Scanning the entries below, copy every line that contains the word "pink".

==== DATA SHOWN ====

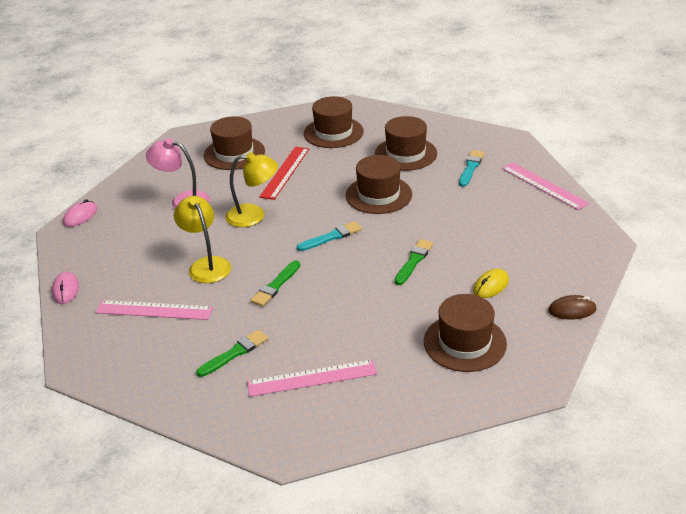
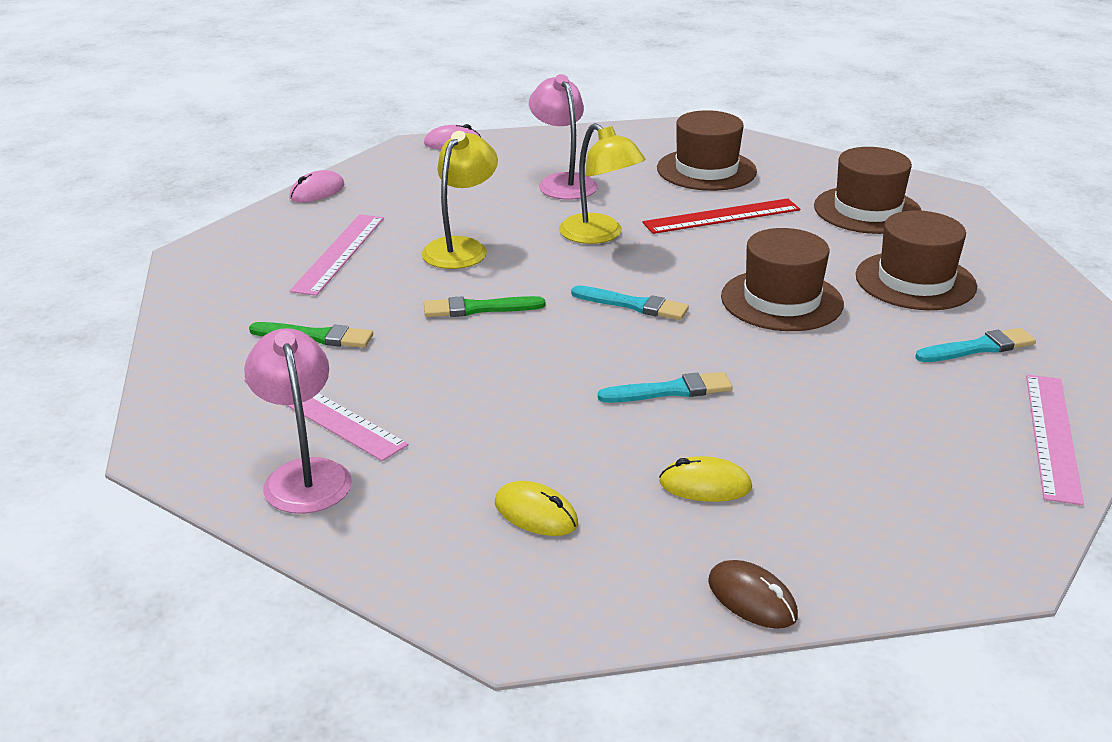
camera: 50 degrees right, 5 degrees down
pink ruler [95,300,213,320] -> pink ruler turned 45 degrees clockwise [290,214,384,296]
green brush [395,239,433,285] -> turquoise brush [598,372,733,403]
brown hat [424,294,507,372] -> yellow mouse [495,481,578,536]
none -> pink lamp [244,328,352,514]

====

*COMPLETED TASK:*
pink ruler [95,300,213,320] -> pink ruler turned 45 degrees clockwise [290,214,384,296]
none -> pink lamp [244,328,352,514]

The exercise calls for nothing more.